## [ASSIGNMENT]
Lay out the text lines of the rows below as a JSON list of strings, one string per line, with blank lines dropped. Leave the pictures out of your answer.
#### SUPPLIED RECORDS ####
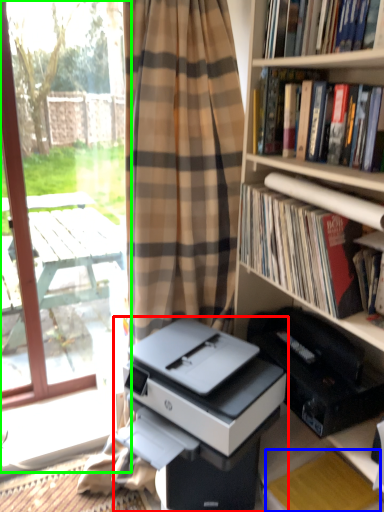
Question: Considering the real-world distances, which object is closest to printer (highlighted by a red box)? paperback book (highlighted by a blue box) or screen door (highlighted by a green box).

Choices:
 (A) paperback book
 (B) screen door

Answer: (A)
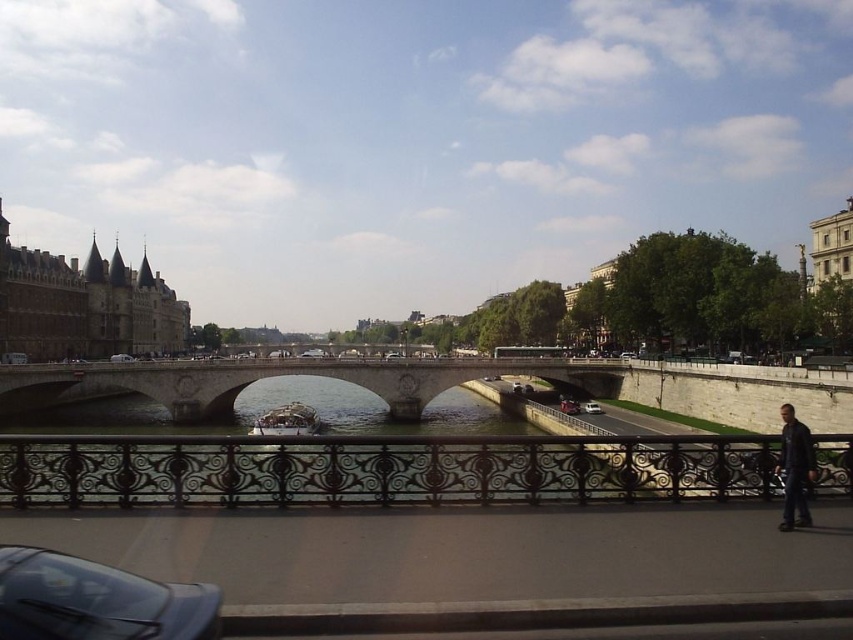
####
## [YOUR SOLUTION]
[
  "Question: Considering the real-world distances, which object is closest to printer (highlighted by a red box)? paperback book (highlighted by a blue box) or screen door (highlighted by a green box).",
  "Choices:",
  " (A) paperback book",
  " (B) screen door",
  "Answer: (A)"
]